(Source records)
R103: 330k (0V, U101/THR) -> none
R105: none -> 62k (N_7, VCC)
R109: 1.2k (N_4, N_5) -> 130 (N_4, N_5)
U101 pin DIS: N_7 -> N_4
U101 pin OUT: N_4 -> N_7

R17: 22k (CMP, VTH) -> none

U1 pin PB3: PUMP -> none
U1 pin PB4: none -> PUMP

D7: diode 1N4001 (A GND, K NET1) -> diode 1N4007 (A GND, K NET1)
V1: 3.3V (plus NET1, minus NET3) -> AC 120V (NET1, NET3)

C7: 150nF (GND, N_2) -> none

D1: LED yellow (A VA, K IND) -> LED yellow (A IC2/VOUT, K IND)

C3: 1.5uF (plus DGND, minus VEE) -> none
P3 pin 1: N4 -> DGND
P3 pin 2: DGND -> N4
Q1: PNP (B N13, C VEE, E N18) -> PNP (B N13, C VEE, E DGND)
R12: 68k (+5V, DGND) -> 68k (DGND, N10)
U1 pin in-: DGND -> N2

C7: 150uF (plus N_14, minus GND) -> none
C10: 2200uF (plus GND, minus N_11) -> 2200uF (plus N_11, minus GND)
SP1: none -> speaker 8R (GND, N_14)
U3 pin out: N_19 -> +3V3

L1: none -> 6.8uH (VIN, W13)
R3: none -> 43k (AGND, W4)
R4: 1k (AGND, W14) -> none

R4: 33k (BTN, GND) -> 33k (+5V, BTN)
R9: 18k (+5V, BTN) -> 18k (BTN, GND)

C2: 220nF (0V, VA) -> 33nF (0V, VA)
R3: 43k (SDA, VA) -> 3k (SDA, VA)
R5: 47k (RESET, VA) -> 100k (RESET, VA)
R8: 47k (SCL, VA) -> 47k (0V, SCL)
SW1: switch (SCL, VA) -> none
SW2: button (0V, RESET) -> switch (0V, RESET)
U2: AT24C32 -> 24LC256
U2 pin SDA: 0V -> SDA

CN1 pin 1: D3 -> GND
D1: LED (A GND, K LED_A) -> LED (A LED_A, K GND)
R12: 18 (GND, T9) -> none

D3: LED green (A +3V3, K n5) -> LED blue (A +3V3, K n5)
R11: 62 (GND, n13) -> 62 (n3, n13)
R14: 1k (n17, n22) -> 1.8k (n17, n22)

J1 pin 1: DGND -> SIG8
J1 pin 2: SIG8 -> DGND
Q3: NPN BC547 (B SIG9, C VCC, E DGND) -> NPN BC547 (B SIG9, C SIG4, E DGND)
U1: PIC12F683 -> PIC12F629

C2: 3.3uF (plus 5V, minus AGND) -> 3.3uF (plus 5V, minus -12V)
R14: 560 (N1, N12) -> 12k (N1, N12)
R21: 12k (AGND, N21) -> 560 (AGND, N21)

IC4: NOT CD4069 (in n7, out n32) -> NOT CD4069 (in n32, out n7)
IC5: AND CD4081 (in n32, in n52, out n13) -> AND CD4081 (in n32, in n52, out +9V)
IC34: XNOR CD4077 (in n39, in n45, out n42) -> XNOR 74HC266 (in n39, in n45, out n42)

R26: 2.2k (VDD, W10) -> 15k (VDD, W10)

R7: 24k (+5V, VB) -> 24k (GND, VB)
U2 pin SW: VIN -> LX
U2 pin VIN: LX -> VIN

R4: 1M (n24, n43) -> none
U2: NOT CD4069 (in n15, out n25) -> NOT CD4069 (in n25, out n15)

YOUR OBJECTIVE: In the records above, find each line that holds the word "minus"; copy all such lines.

RESPONSE TO THIS EXERCISE:
V1: 3.3V (plus NET1, minus NET3) -> AC 120V (NET1, NET3)
C3: 1.5uF (plus DGND, minus VEE) -> none
C7: 150uF (plus N_14, minus GND) -> none
C10: 2200uF (plus GND, minus N_11) -> 2200uF (plus N_11, minus GND)
C2: 3.3uF (plus 5V, minus AGND) -> 3.3uF (plus 5V, minus -12V)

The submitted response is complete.